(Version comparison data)

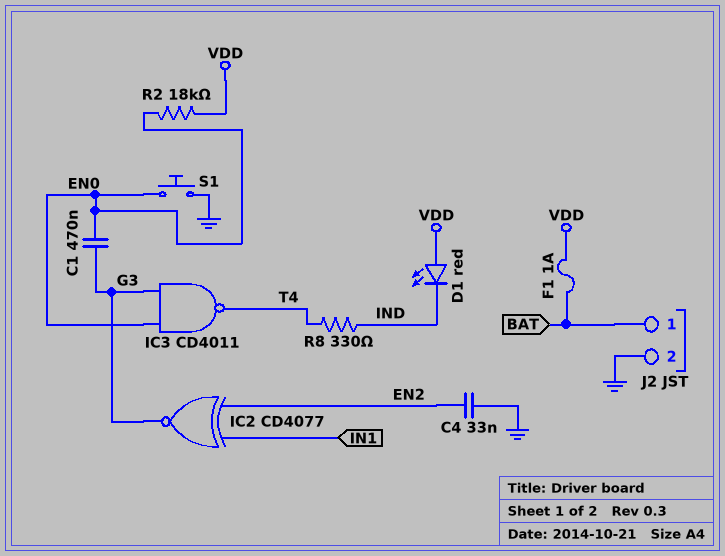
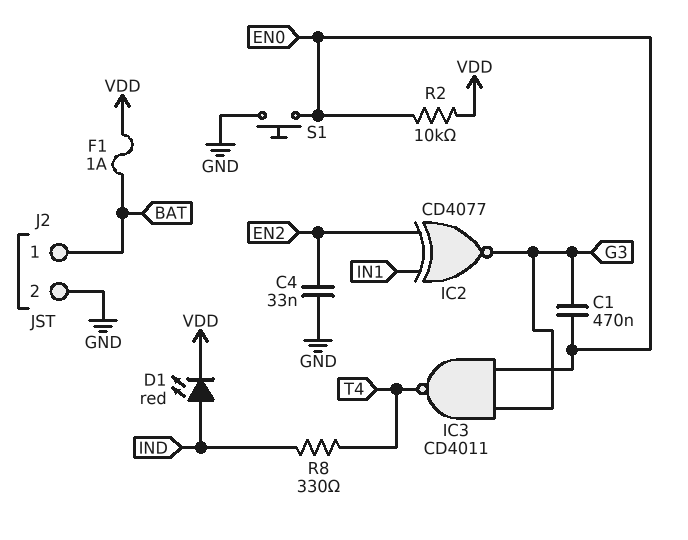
D1: LED red (A VDD, K IND) -> LED red (A IND, K VDD)
R2: 18k (EN0, VDD) -> 10k (EN0, VDD)

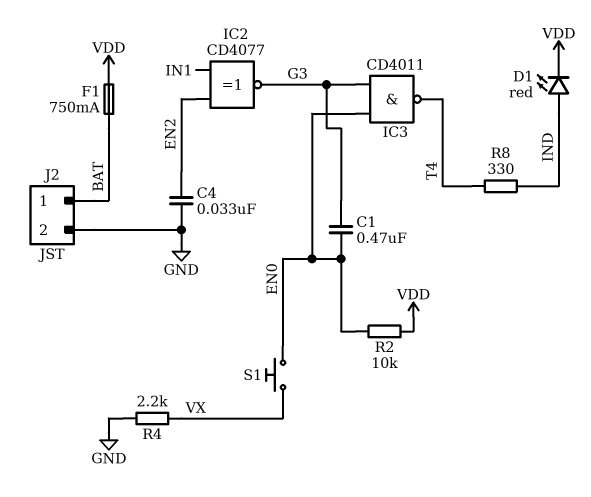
F1: 1A (BAT, VDD) -> 750mA (BAT, VDD)
R4: none -> 2.2k (GND, VX)
S1: button (EN0, GND) -> button (EN0, VX)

## What needs to be done
Output all the data, exactly, without images.

## Result of the task
D1: LED red (A VDD, K IND) -> LED red (A IND, K VDD)
R2: 18k (EN0, VDD) -> 10k (EN0, VDD)

F1: 1A (BAT, VDD) -> 750mA (BAT, VDD)
R4: none -> 2.2k (GND, VX)
S1: button (EN0, GND) -> button (EN0, VX)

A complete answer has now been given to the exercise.